- [Material for this task]:
______

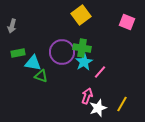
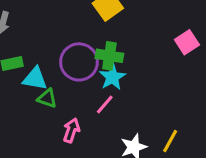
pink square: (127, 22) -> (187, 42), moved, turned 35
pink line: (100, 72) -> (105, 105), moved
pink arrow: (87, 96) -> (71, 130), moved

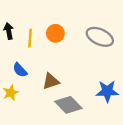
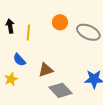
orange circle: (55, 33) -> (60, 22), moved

______

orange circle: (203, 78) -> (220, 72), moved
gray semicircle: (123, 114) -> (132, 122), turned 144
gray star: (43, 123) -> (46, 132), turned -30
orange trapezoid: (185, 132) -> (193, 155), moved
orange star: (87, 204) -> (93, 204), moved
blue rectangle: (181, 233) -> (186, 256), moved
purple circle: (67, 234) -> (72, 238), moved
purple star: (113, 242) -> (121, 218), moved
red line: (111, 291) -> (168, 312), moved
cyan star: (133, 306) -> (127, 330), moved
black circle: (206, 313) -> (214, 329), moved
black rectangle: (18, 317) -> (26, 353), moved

______

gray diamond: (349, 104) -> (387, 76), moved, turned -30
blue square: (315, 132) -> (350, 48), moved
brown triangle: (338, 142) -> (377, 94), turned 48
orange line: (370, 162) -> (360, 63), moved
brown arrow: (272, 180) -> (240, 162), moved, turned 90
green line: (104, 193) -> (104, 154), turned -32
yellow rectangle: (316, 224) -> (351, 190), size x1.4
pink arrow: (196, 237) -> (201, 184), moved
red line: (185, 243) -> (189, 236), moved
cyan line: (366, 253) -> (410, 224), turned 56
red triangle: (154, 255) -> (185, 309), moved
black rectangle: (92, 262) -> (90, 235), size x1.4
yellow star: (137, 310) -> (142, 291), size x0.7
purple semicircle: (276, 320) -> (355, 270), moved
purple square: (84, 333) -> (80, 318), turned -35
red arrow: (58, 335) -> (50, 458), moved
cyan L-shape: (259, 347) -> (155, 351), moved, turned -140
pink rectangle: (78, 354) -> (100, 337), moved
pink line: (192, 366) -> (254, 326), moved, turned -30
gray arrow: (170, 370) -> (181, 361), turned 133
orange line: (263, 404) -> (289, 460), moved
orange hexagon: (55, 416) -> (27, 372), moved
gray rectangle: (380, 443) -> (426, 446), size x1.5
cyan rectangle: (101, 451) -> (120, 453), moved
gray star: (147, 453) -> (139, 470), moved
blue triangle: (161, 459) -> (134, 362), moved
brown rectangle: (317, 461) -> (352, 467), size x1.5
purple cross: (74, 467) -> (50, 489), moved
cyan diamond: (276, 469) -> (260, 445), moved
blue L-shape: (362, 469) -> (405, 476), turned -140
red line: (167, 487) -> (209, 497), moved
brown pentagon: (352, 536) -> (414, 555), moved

______

- [Task statement]: Each line of the data in which the string "gray" appears needs to be copied.

- [Written solution]:
gray semicircle: (123, 114) -> (132, 122), turned 144
gray star: (43, 123) -> (46, 132), turned -30
gray diamond: (349, 104) -> (387, 76), moved, turned -30
gray arrow: (170, 370) -> (181, 361), turned 133
gray rectangle: (380, 443) -> (426, 446), size x1.5
gray star: (147, 453) -> (139, 470), moved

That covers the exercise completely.